━━━━━ DATA

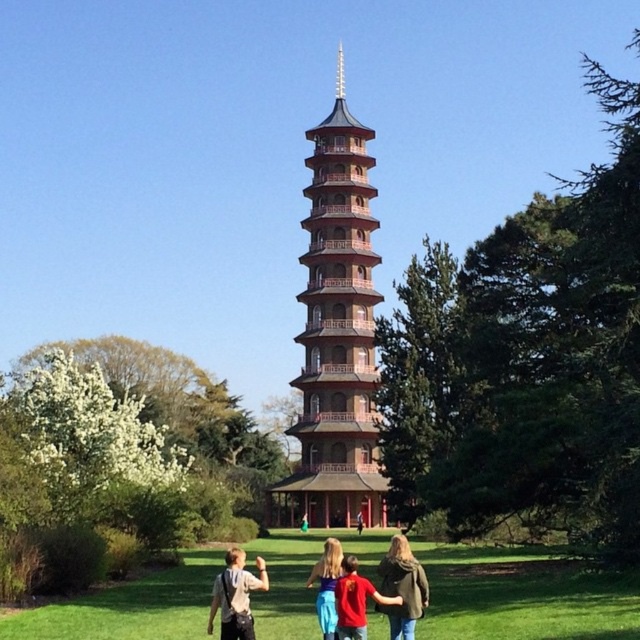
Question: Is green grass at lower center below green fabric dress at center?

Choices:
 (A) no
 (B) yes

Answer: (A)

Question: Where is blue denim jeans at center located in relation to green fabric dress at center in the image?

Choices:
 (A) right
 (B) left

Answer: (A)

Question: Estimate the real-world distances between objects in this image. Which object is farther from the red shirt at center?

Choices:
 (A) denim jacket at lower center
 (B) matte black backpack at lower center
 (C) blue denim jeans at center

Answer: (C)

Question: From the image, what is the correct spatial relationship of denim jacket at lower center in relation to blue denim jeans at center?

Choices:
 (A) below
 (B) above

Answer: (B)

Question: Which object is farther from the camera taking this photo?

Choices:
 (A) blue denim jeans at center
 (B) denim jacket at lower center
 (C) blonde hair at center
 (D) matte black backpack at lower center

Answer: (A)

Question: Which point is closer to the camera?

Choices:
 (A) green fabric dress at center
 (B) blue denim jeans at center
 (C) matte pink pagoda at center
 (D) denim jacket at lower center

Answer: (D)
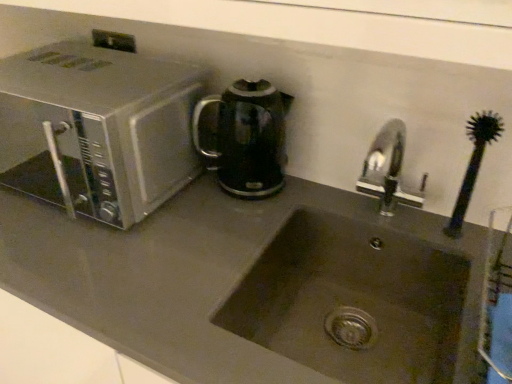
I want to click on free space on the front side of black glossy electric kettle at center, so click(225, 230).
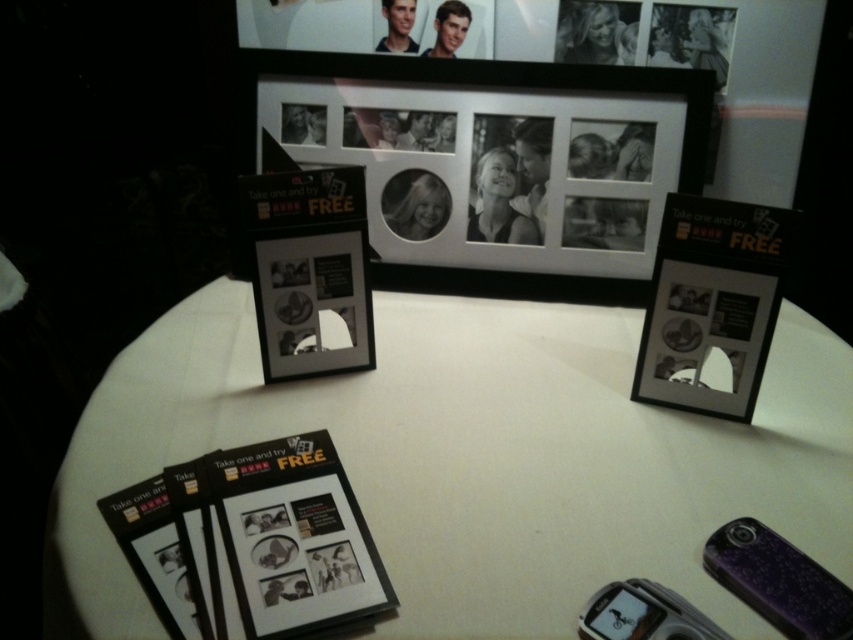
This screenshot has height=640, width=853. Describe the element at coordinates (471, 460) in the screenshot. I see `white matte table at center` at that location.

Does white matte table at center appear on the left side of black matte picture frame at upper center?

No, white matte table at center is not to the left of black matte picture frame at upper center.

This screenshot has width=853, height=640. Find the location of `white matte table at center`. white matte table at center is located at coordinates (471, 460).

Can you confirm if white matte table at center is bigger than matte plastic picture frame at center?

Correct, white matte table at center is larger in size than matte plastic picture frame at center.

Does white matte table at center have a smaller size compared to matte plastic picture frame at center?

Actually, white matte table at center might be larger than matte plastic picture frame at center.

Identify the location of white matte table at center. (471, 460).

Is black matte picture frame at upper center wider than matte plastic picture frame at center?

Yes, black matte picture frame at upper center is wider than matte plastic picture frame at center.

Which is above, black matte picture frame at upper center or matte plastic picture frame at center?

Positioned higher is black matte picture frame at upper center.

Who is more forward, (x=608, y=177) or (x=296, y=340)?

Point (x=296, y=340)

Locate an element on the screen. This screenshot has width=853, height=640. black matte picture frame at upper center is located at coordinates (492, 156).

━━━━━━━━━━
━━━━━ DATA

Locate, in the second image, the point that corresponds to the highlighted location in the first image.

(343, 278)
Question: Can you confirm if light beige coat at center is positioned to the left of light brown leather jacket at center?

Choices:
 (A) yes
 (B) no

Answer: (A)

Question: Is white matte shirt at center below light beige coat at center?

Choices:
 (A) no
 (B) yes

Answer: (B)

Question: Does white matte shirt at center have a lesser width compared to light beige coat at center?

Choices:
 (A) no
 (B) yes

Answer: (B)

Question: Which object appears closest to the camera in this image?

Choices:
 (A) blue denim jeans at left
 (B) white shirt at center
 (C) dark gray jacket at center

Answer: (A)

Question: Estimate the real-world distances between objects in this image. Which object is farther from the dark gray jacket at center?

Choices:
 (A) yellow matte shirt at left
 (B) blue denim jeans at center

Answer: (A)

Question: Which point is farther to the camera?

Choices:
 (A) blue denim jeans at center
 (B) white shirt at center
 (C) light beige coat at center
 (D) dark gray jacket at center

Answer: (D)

━━━━━━━━━━
━━━━━ DATA

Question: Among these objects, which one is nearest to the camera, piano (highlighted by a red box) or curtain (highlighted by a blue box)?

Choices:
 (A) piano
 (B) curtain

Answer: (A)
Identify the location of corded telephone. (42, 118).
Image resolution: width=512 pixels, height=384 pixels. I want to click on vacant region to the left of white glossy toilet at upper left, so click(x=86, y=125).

━━━━━━━━━━

_EXERCISE DIRECTIONS_: Copy the records from the line containing "Can you confirm if white" through the line containing "Yes, black matte", both lines included, reproducing each one without any change.

_EXERCISE ANSWER_:
Can you confirm if white matte table at center is bigger than matte plastic picture frame at center?

Correct, white matte table at center is larger in size than matte plastic picture frame at center.

Does white matte table at center have a smaller size compared to matte plastic picture frame at center?

Actually, white matte table at center might be larger than matte plastic picture frame at center.

Identify the location of white matte table at center. (471, 460).

Is black matte picture frame at upper center wider than matte plastic picture frame at center?

Yes, black matte picture frame at upper center is wider than matte plastic picture frame at center.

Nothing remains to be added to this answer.